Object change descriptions
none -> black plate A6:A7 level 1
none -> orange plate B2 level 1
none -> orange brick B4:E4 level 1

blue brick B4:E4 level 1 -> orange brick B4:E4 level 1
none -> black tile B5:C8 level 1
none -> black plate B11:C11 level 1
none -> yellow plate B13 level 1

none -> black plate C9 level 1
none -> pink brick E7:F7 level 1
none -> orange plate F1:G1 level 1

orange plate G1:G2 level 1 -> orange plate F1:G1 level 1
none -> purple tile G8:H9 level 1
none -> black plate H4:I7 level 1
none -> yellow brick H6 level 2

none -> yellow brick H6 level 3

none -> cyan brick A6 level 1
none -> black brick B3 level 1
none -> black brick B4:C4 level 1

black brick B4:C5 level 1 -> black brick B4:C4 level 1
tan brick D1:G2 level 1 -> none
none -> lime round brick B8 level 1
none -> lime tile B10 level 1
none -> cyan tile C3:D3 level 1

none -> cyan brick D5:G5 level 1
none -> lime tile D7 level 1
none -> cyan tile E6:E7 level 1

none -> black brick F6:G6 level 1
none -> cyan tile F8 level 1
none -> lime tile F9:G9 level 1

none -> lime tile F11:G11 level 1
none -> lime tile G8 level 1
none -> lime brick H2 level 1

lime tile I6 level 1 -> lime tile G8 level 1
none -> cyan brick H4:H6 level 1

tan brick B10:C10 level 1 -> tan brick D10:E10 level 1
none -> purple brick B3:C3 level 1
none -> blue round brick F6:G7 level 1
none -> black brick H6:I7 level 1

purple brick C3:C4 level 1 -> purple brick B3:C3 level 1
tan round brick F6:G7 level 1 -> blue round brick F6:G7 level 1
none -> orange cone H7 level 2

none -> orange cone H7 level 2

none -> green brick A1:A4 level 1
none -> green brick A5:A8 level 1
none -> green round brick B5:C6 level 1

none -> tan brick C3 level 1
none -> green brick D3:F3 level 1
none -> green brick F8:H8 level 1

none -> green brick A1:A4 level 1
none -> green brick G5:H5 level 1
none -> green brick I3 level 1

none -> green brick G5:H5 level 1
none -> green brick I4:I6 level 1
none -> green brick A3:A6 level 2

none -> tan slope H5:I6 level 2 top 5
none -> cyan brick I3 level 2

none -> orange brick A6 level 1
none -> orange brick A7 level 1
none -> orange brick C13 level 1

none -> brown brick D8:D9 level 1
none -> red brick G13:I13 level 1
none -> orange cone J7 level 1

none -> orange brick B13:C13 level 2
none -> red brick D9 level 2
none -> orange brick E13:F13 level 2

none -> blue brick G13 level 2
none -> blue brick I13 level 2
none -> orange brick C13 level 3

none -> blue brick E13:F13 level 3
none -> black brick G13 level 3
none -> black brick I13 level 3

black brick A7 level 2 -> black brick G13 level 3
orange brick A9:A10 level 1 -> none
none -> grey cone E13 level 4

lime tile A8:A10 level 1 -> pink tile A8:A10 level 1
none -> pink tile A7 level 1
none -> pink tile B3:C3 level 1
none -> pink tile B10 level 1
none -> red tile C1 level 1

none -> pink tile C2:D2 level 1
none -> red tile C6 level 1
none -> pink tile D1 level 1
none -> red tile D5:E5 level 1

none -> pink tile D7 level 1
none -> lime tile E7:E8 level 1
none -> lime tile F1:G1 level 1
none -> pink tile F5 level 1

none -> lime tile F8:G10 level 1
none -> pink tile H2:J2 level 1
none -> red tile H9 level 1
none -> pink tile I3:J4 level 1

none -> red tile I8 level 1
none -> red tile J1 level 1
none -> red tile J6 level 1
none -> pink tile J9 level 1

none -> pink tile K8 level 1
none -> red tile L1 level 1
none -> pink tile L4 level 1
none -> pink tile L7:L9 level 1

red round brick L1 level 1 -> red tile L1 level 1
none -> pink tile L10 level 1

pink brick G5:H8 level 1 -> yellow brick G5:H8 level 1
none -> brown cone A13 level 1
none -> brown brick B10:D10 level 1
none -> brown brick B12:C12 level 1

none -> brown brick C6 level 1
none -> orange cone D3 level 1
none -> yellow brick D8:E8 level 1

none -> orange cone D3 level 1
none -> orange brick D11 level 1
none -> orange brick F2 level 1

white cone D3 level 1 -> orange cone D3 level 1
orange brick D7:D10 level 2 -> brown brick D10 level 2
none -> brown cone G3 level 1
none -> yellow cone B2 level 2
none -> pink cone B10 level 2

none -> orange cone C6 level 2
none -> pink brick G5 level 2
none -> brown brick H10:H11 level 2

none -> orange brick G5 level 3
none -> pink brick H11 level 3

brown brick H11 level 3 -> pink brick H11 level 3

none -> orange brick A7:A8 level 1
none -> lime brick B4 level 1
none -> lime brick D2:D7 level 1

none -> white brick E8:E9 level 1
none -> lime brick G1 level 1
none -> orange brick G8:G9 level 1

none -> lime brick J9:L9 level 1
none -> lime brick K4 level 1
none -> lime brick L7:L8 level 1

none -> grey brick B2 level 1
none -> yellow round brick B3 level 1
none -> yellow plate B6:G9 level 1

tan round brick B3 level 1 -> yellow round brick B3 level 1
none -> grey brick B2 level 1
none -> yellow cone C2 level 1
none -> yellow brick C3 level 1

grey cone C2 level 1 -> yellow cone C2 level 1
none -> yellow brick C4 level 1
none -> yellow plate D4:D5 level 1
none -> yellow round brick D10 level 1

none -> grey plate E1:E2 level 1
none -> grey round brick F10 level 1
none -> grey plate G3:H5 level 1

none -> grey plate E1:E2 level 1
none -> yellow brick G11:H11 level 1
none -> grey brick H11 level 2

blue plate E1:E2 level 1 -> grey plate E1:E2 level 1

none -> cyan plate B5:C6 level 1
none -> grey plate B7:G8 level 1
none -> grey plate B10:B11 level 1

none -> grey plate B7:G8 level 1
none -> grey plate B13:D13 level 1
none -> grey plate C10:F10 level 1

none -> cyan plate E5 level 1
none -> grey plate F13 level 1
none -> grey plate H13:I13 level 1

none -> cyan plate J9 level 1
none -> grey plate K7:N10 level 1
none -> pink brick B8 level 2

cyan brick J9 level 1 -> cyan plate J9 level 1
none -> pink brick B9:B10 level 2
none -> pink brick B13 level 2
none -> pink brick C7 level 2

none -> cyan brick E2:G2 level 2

Required action => Show all lines in the entries above where the string "round" appears.

Solution =>
none -> lime round brick B8 level 1
none -> blue round brick F6:G7 level 1
tan round brick F6:G7 level 1 -> blue round brick F6:G7 level 1
none -> green round brick B5:C6 level 1
red round brick L1 level 1 -> red tile L1 level 1
none -> yellow round brick B3 level 1
tan round brick B3 level 1 -> yellow round brick B3 level 1
none -> yellow round brick D10 level 1
none -> grey round brick F10 level 1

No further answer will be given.